• **TASK**:
Copy all entries exactly, and wherever an entry holds a picture, leave that picture out.

[[ DATASET RECORDS, beginning ]]

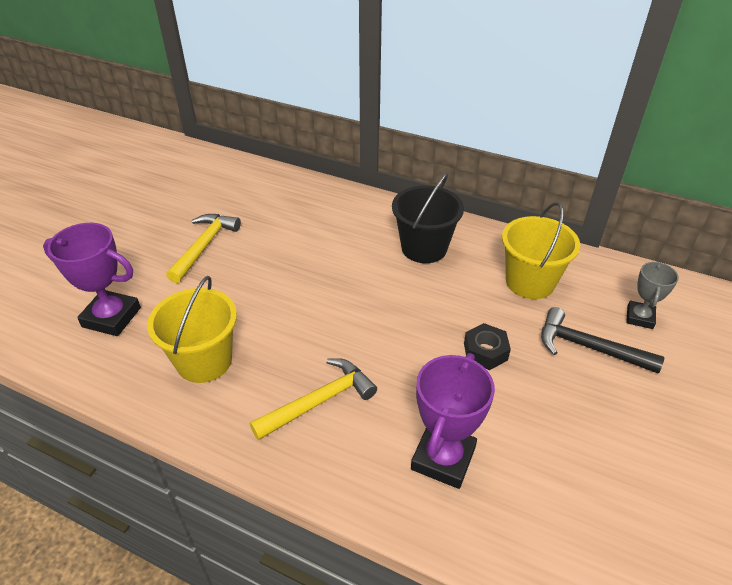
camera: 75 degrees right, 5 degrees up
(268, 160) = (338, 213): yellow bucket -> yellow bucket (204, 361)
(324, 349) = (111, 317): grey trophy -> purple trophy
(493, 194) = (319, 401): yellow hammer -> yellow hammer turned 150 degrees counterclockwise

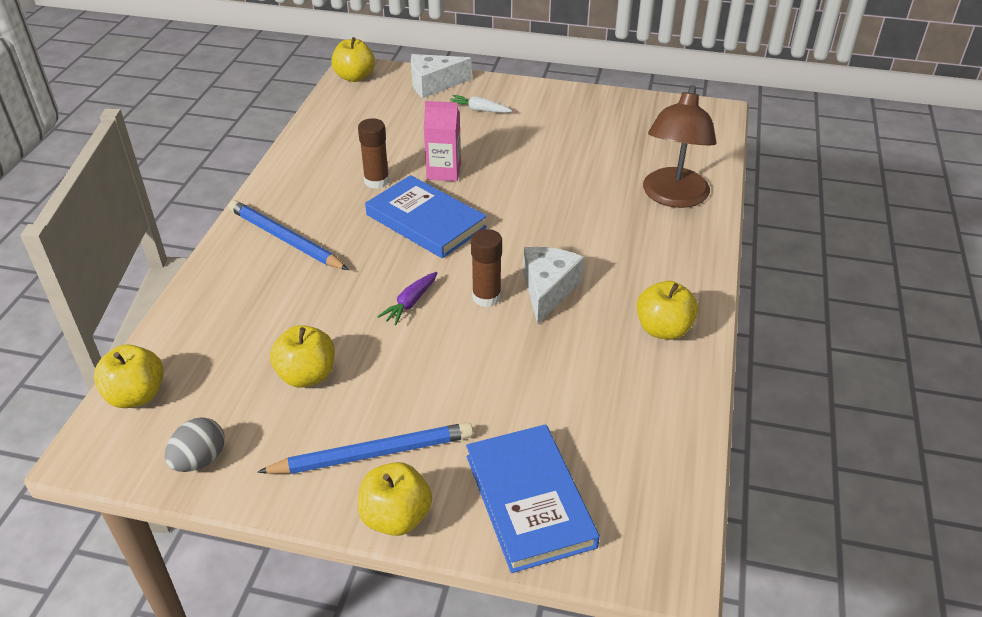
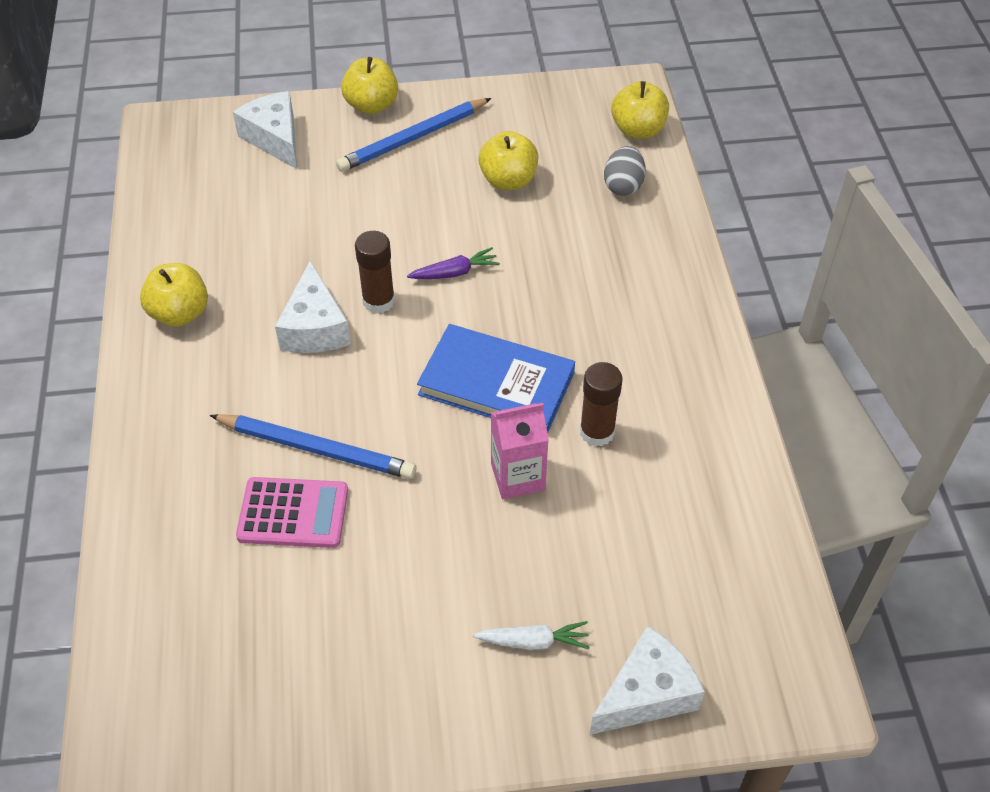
camera: 160 degrees right, 10 degrees up
(200, 460) = (544, 102): grey egg -> grey egg (623, 186)
(285, 239) = (641, 312): blue pencil -> blue pencil (317, 449)
(354, 77) = (794, 669): yellow apple -> none
(410, 303) = (455, 272): purple carrot -> purple carrot turned 60 degrees clockwise
(529, 500) = (275, 139): blue book -> white cheese
(598, 186) = (293, 513): none -> pink calculator
(673, 197) = (182, 522): brown lamp -> none

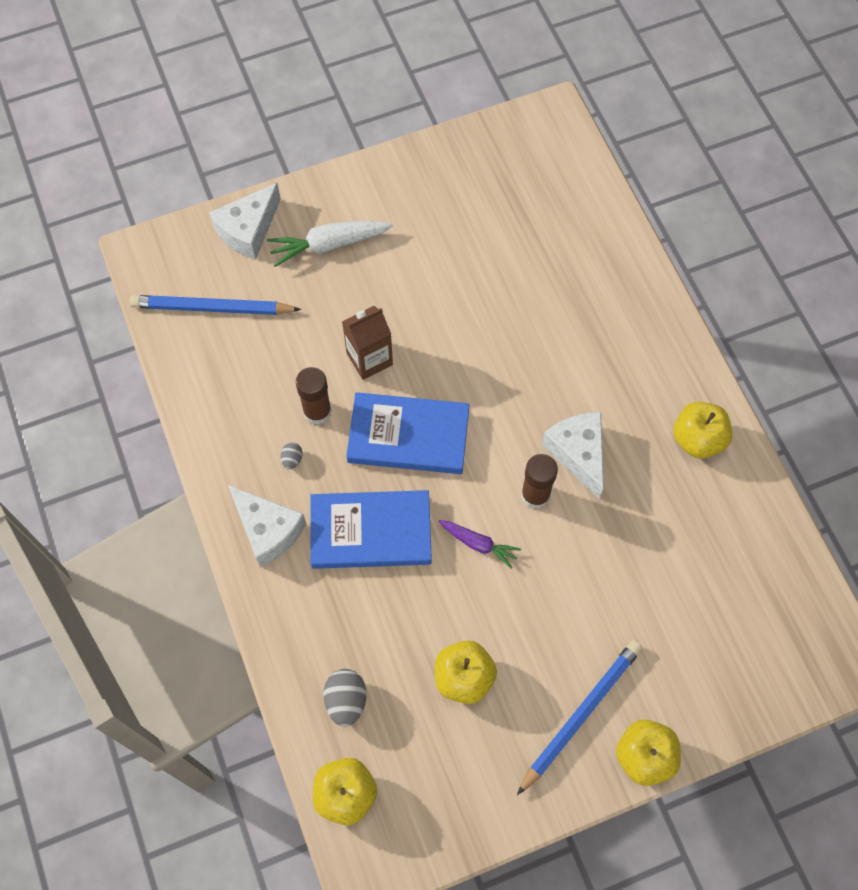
camera: 165 degrees right, 15 degrees up
(275, 139) = (721, 675): white cheese -> white cheese (268, 530)
(293, 513) = (523, 292): pink calculator -> none
(317, 449) = (528, 345): blue pencil -> blue pencil (212, 308)
(455, 272) = (479, 544): purple carrot -> purple carrot turned 120 degrees counterclockwise
(518, 477) = (369, 359): pink carton -> brown carton
(534, 641) = (328, 245): white carrot -> white carrot, size x1.59
(565, 305) = (371, 531): none -> blue book
(637, 389) = (292, 459): none -> grey egg

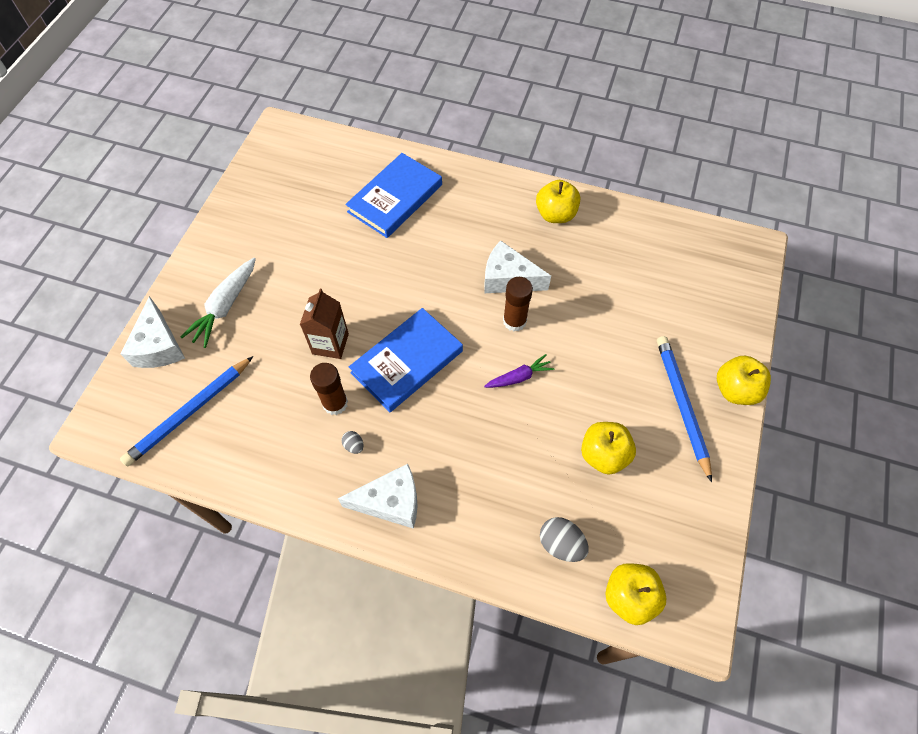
camera: 50 degrees left, 5 degrees down
(371, 531) = (452, 435): blue book -> blue book (395, 198)

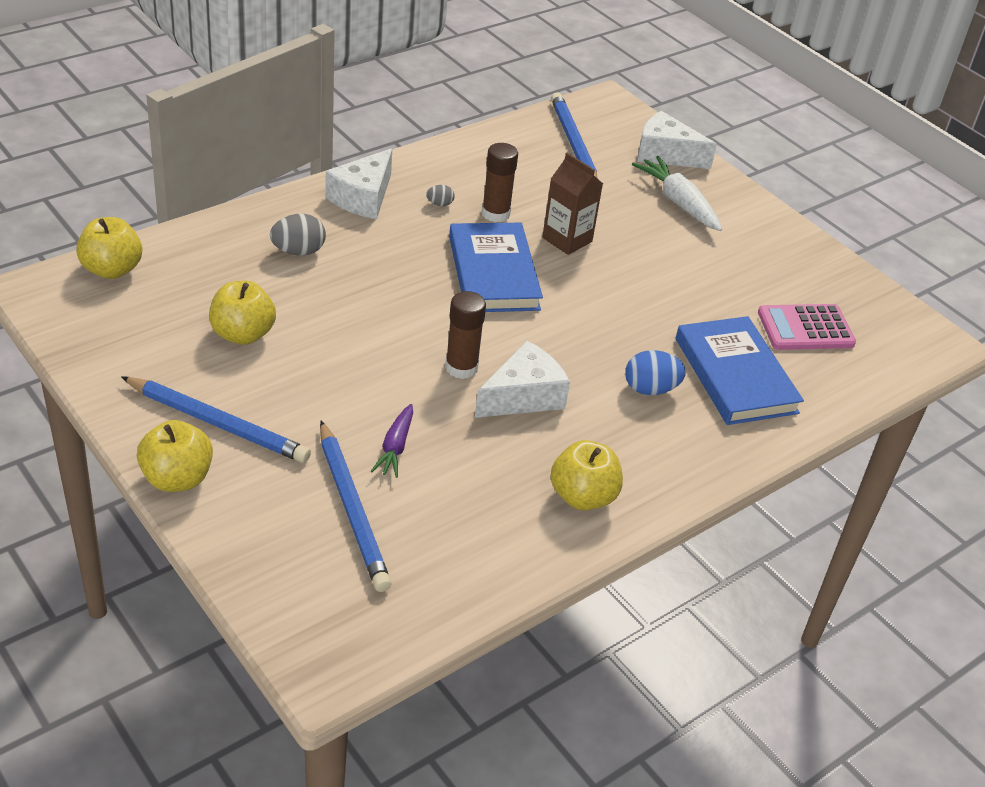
camera: 120 degrees right, 20 degrees down
(319, 186) = (805, 328): none -> pink calculator
(444, 228) = (650, 389): none -> blue egg
(519, 377) = (391, 331): purple carrot -> purple carrot (395, 447)
(561, 544) = (204, 260): grey egg -> grey egg (298, 251)
(666, 299) = (352, 509): none -> blue pencil

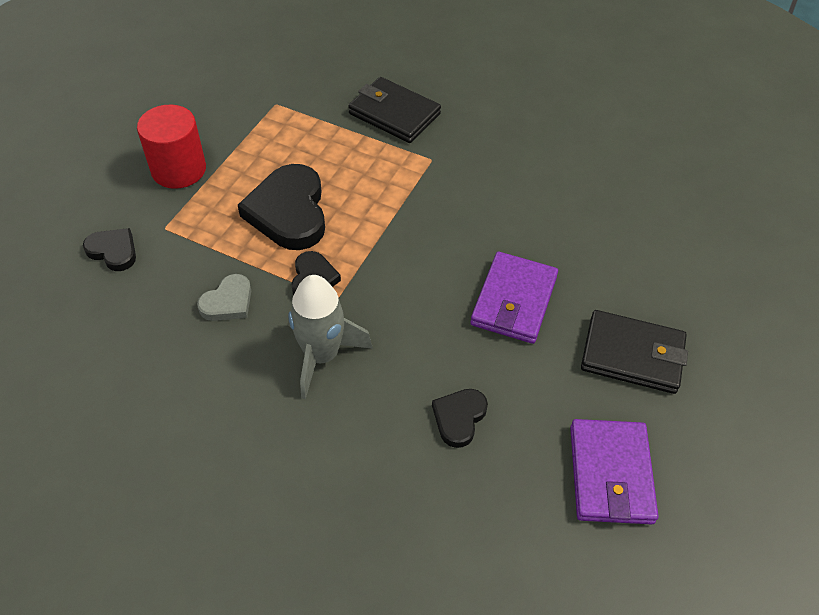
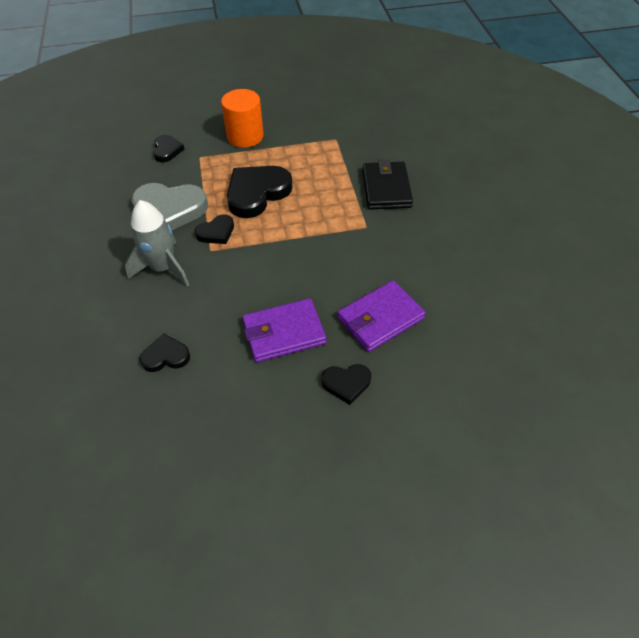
camera: 55 degrees right, 0 degrees up
(179, 169) = (245, 136): red cylinder -> orange cylinder
(228, 302) = (170, 210): grey heart -> grey heart, size x1.88
(610, 474) = (179, 463): purple wallet -> purple wallet (380, 318)
(615, 289) = (346, 383): none -> black heart
(632, 355) = (294, 425): black wallet -> none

[[ DATASET RECORDS, end ]]

• **WRITTEN RESPONSE**:
camera: 75 degrees right, 5 degrees up
(268, 160) = (338, 213): yellow bucket -> yellow bucket (204, 361)
(324, 349) = (111, 317): grey trophy -> purple trophy
(493, 194) = (319, 401): yellow hammer -> yellow hammer turned 150 degrees counterclockwise

camera: 160 degrees right, 10 degrees up
(200, 460) = (544, 102): grey egg -> grey egg (623, 186)
(285, 239) = (641, 312): blue pencil -> blue pencil (317, 449)
(354, 77) = (794, 669): yellow apple -> none
(410, 303) = (455, 272): purple carrot -> purple carrot turned 60 degrees clockwise
(529, 500) = (275, 139): blue book -> white cheese
(598, 186) = (293, 513): none -> pink calculator
(673, 197) = (182, 522): brown lamp -> none

camera: 165 degrees right, 15 degrees up
(275, 139) = (721, 675): white cheese -> white cheese (268, 530)
(293, 513) = (523, 292): pink calculator -> none
(317, 449) = (528, 345): blue pencil -> blue pencil (212, 308)
(455, 272) = (479, 544): purple carrot -> purple carrot turned 120 degrees counterclockwise
(518, 477) = (369, 359): pink carton -> brown carton
(534, 641) = (328, 245): white carrot -> white carrot, size x1.59
(565, 305) = (371, 531): none -> blue book
(637, 389) = (292, 459): none -> grey egg

camera: 50 degrees left, 5 degrees down
(371, 531) = (452, 435): blue book -> blue book (395, 198)

camera: 120 degrees right, 20 degrees down
(319, 186) = (805, 328): none -> pink calculator
(444, 228) = (650, 389): none -> blue egg
(519, 377) = (391, 331): purple carrot -> purple carrot (395, 447)
(561, 544) = (204, 260): grey egg -> grey egg (298, 251)
(666, 299) = (352, 509): none -> blue pencil

camera: 55 degrees right, 0 degrees up
(179, 169) = (245, 136): red cylinder -> orange cylinder
(228, 302) = (170, 210): grey heart -> grey heart, size x1.88
(610, 474) = (179, 463): purple wallet -> purple wallet (380, 318)
(615, 289) = (346, 383): none -> black heart
(632, 355) = (294, 425): black wallet -> none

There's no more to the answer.